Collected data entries
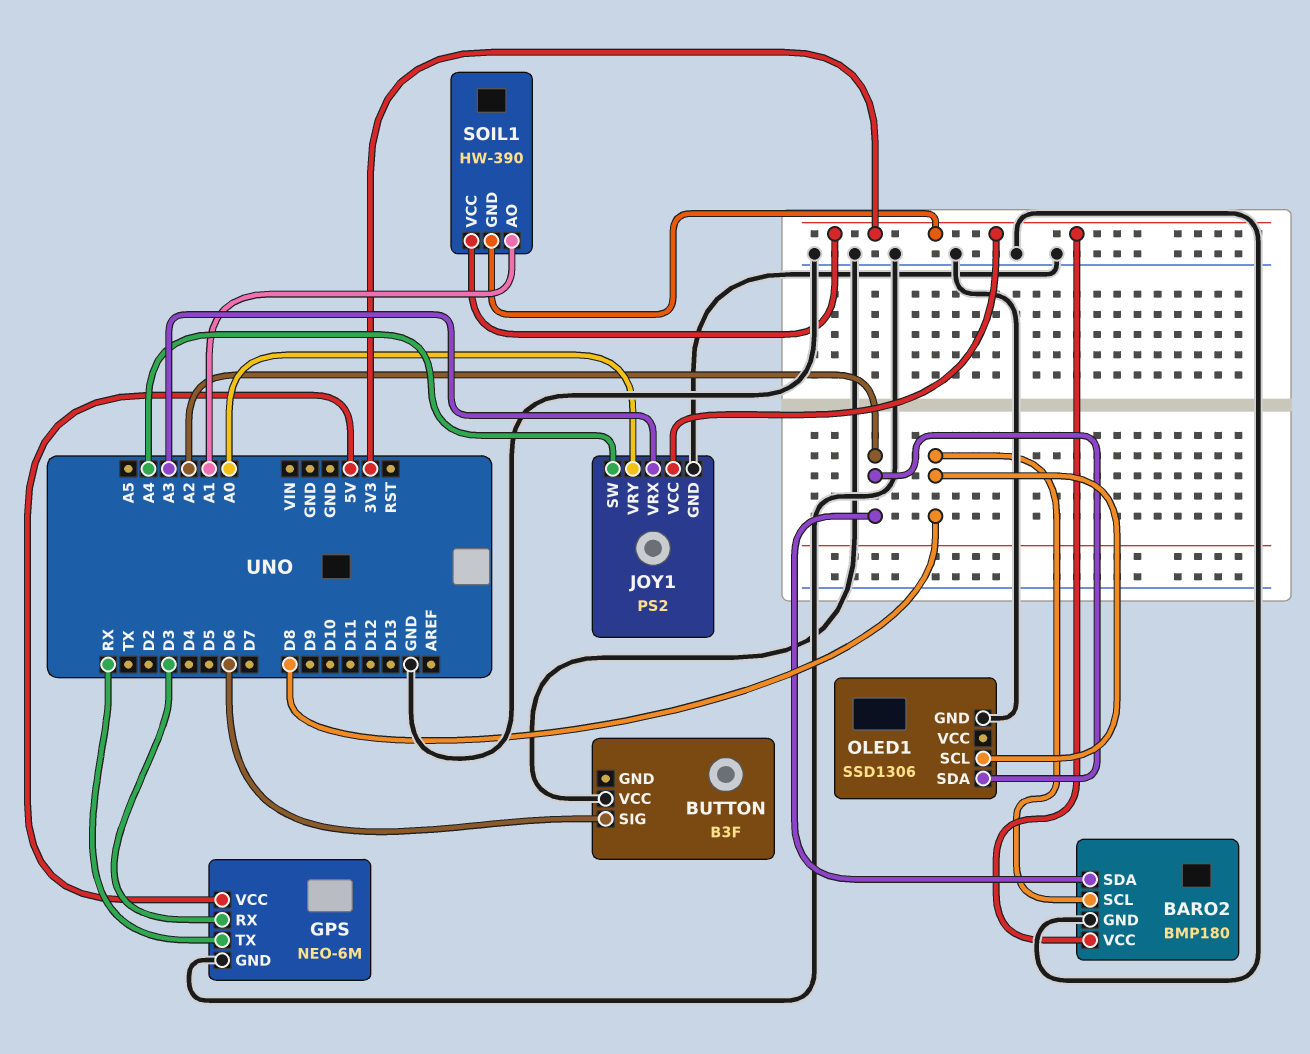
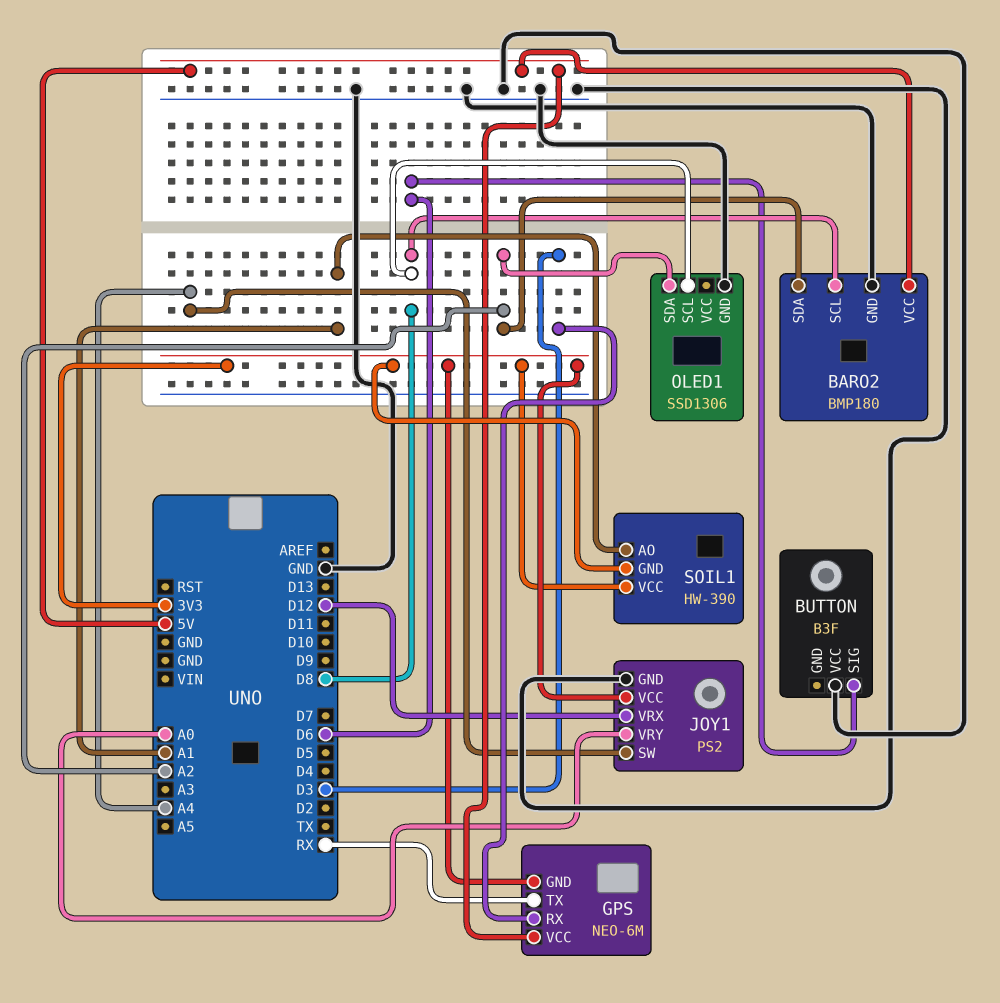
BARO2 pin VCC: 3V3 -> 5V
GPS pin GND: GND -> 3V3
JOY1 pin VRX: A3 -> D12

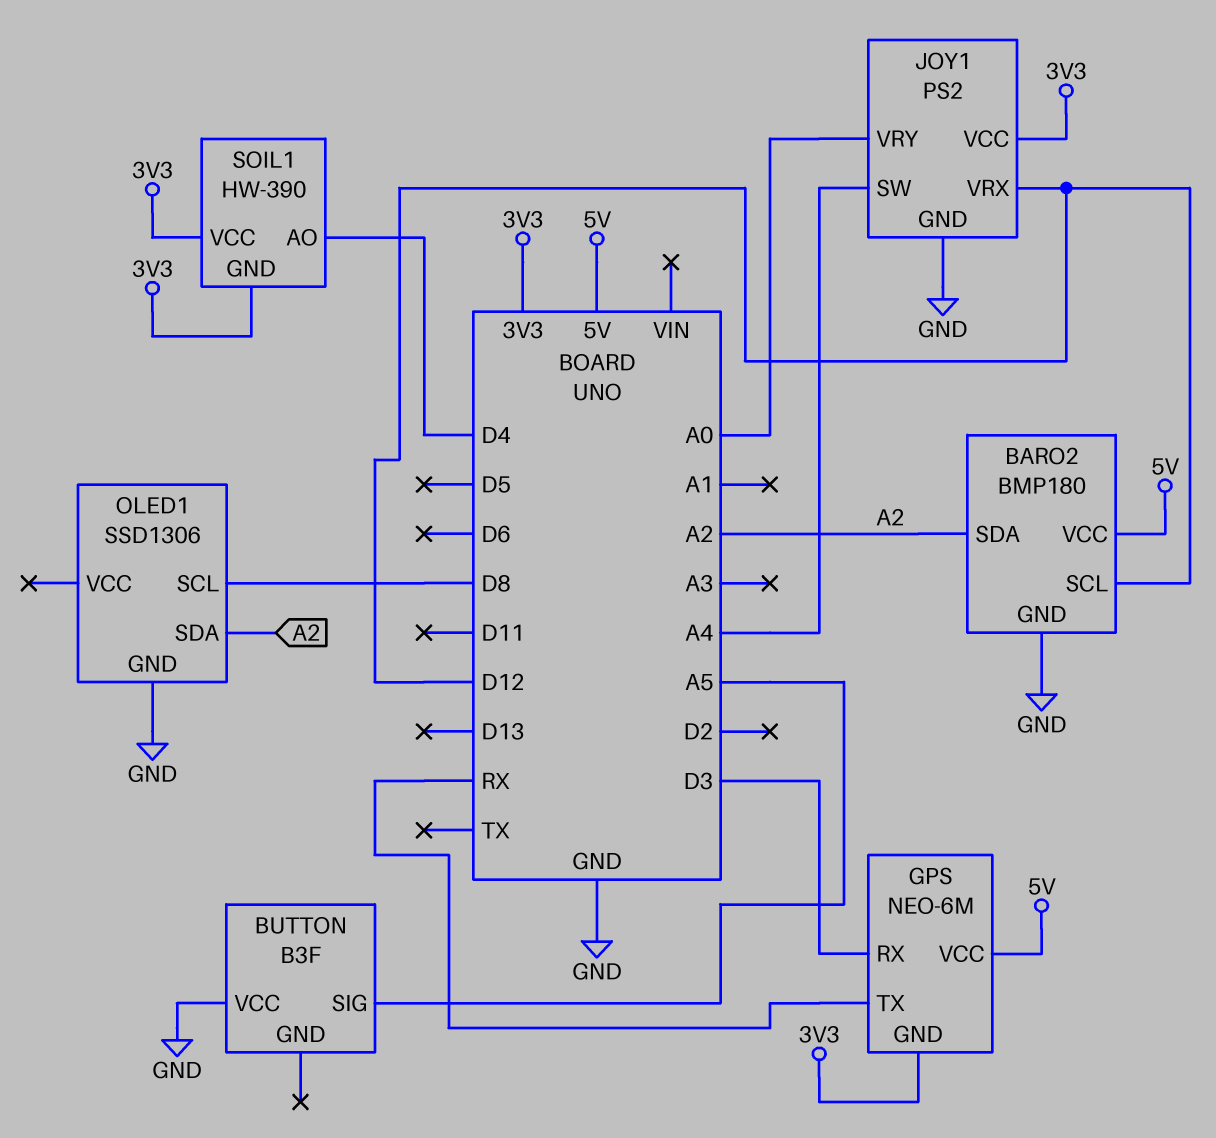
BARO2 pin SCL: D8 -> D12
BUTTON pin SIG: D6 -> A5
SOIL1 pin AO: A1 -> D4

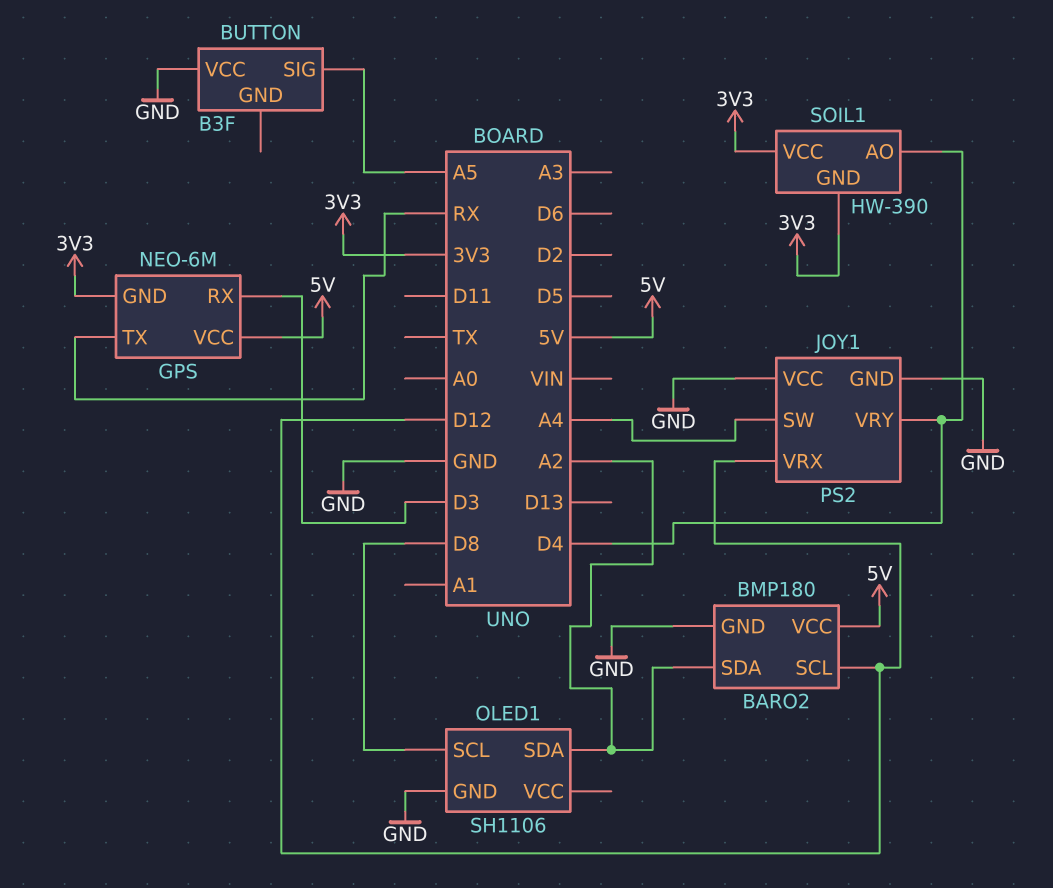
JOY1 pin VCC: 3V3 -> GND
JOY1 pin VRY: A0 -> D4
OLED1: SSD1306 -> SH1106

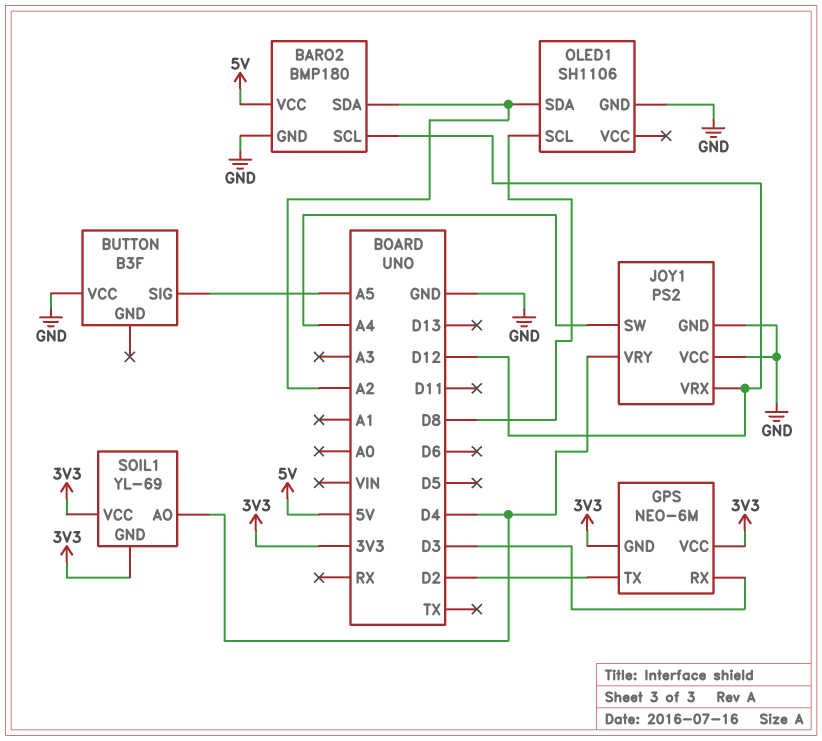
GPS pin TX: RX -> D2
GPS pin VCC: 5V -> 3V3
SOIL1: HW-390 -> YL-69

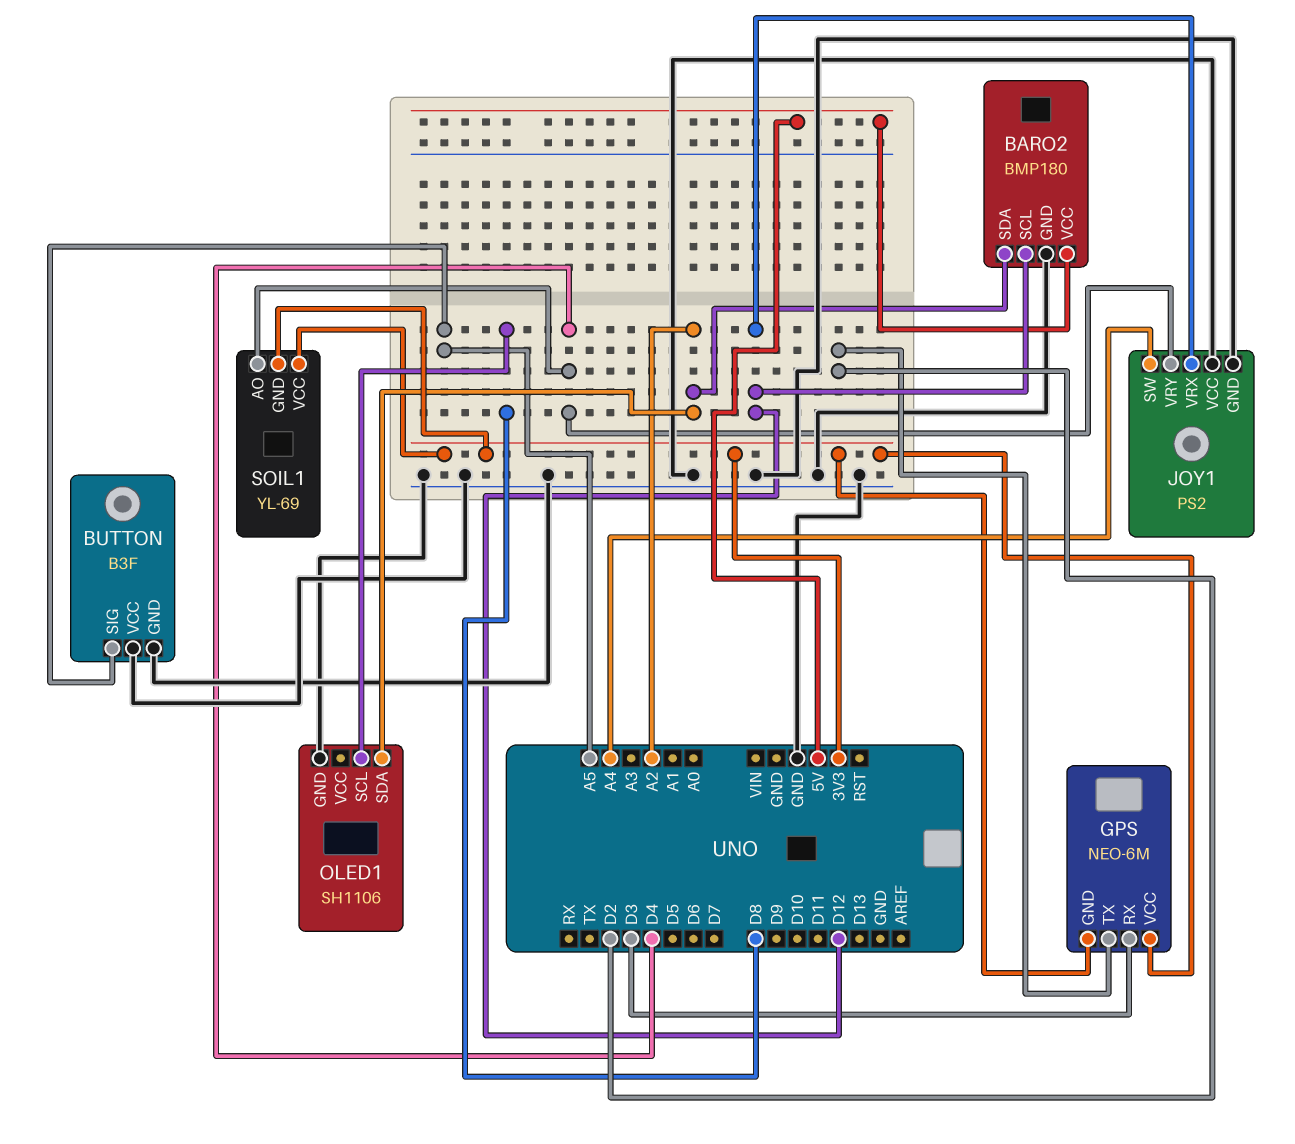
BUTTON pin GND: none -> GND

◆ What needs to be done: Excluding the pictures, reproduce every entry exactly as given.

◆ Answer to this problem:
BARO2 pin VCC: 3V3 -> 5V
GPS pin GND: GND -> 3V3
JOY1 pin VRX: A3 -> D12

BARO2 pin SCL: D8 -> D12
BUTTON pin SIG: D6 -> A5
SOIL1 pin AO: A1 -> D4

JOY1 pin VCC: 3V3 -> GND
JOY1 pin VRY: A0 -> D4
OLED1: SSD1306 -> SH1106

GPS pin TX: RX -> D2
GPS pin VCC: 5V -> 3V3
SOIL1: HW-390 -> YL-69

BUTTON pin GND: none -> GND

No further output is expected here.